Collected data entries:
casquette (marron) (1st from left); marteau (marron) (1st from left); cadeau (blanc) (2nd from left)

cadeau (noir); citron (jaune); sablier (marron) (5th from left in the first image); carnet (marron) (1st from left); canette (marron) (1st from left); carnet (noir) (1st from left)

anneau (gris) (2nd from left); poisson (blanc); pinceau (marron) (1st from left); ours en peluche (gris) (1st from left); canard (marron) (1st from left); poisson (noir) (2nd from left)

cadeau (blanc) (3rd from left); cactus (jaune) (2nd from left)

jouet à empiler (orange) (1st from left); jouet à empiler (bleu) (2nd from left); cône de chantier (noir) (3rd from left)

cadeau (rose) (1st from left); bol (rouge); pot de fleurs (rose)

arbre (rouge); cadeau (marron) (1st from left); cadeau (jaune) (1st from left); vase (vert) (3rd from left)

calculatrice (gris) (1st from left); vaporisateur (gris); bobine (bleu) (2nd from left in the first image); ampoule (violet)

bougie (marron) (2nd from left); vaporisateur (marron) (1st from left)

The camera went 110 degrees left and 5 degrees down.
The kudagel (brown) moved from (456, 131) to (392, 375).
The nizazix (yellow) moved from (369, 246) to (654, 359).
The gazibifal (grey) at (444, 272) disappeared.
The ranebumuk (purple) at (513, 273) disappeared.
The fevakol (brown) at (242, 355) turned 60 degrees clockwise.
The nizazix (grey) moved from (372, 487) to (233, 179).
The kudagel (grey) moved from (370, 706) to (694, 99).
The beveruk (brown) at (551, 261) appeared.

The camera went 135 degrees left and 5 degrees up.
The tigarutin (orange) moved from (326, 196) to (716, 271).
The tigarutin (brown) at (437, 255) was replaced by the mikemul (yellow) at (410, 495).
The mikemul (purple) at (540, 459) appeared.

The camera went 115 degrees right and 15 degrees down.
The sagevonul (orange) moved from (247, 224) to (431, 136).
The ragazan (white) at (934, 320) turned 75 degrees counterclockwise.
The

→ TASK ITEM
Please find the lines in the data that contain the word "kudagel" and copy them.

→ RESULT FOR THIS EXERCISE
The kudagel (brown) moved from (456, 131) to (392, 375).
The kudagel (grey) moved from (370, 706) to (694, 99).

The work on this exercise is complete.